_Exercise description_
Pull every line containing "garnek" from the entries.

_Available data_

· · · · ·

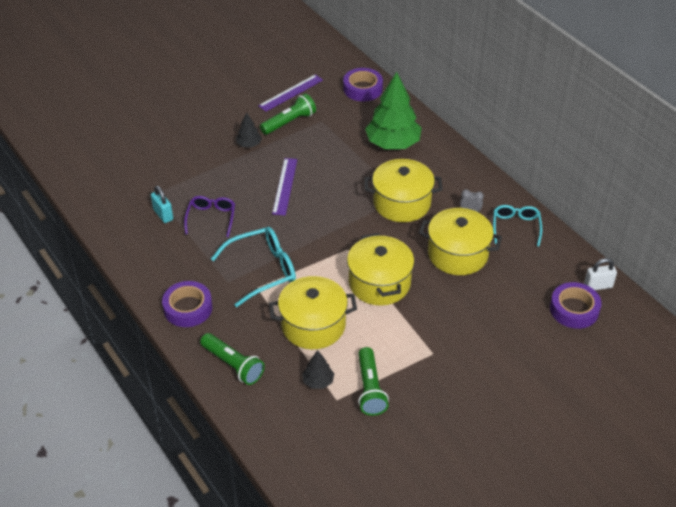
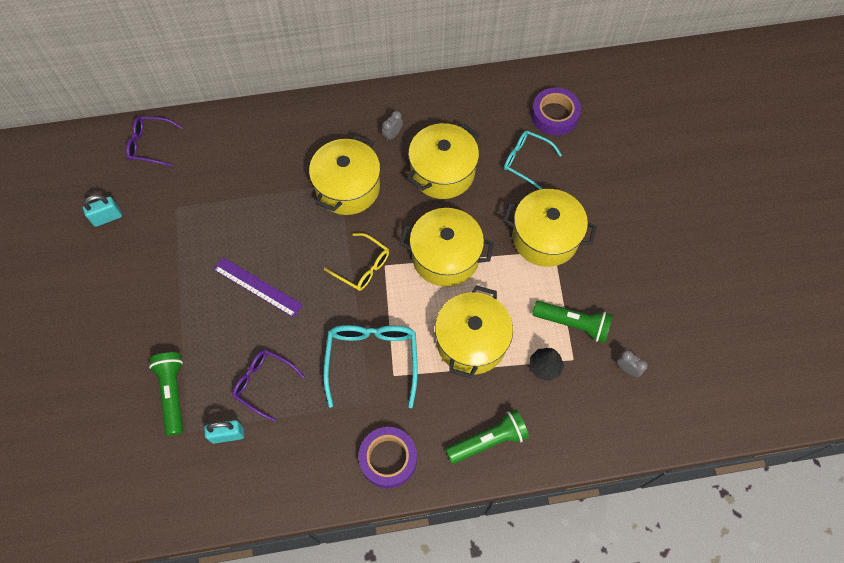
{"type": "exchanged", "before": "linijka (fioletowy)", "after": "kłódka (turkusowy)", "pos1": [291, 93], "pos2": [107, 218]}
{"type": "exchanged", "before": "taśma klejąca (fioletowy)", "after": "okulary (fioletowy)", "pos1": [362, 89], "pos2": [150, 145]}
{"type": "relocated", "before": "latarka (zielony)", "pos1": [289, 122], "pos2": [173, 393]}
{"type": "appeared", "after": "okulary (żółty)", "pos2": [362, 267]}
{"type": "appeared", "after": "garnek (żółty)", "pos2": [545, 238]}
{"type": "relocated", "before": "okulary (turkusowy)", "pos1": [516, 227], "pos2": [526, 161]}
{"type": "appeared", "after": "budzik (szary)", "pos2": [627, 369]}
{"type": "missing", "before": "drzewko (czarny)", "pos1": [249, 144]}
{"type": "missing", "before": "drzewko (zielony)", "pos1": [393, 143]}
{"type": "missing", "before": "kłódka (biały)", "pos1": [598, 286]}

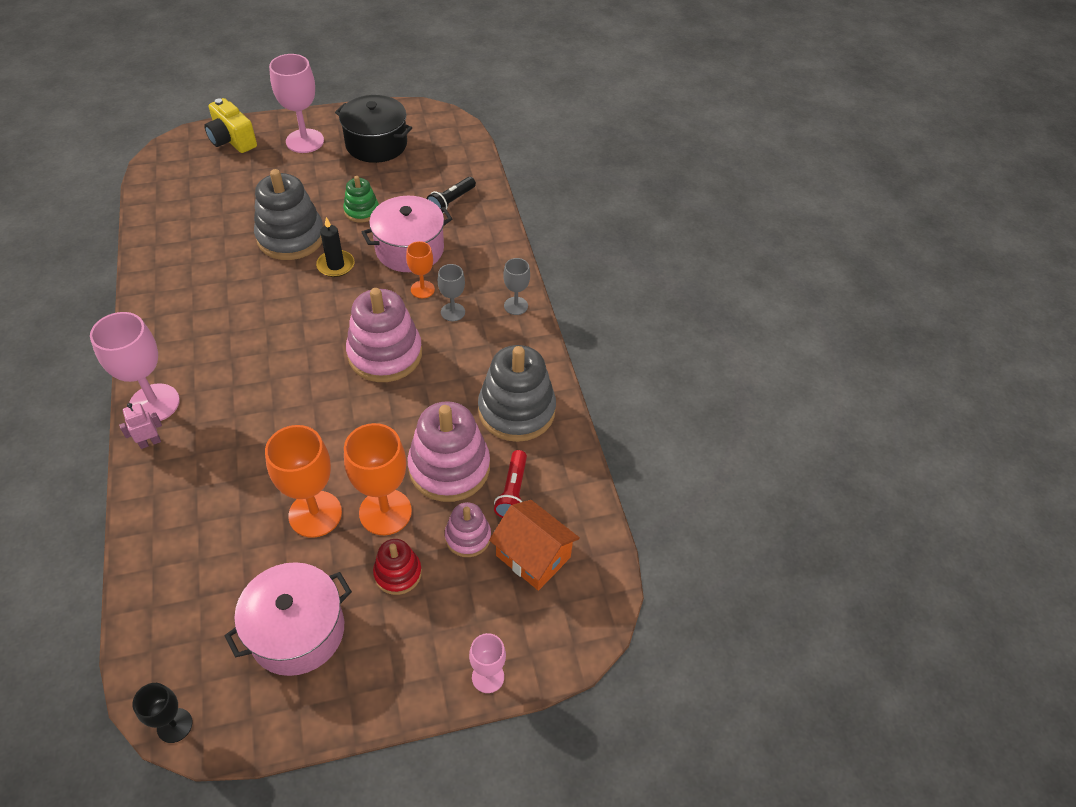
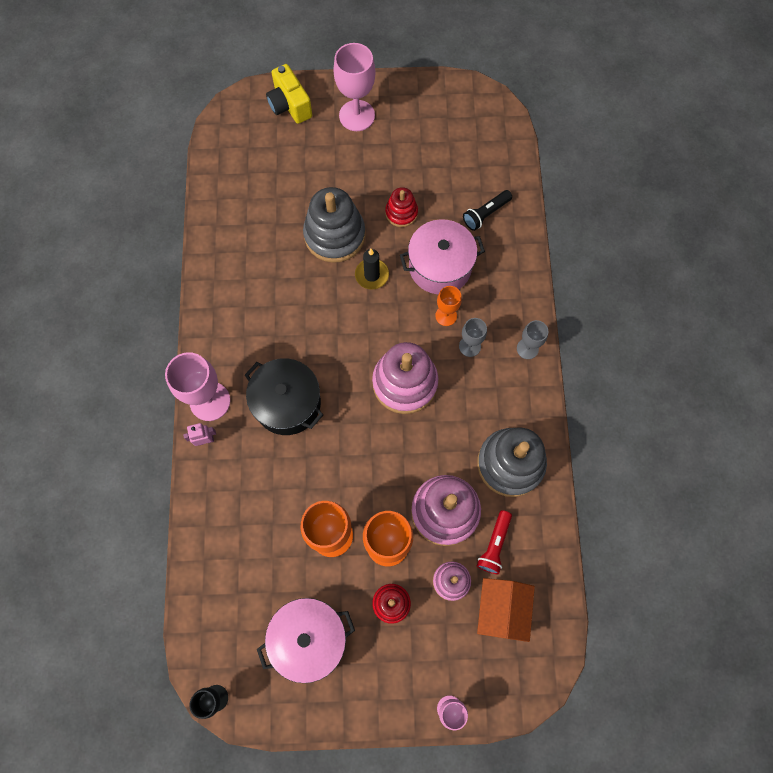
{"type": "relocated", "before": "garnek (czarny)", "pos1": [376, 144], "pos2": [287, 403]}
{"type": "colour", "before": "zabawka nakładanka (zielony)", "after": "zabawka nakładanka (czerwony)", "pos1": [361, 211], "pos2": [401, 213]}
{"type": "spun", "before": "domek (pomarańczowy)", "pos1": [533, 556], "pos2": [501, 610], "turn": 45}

· · · · ·

_Response below_
{"type": "appeared", "after": "garnek (żółty)", "pos2": [545, 238]}
{"type": "relocated", "before": "garnek (czarny)", "pos1": [376, 144], "pos2": [287, 403]}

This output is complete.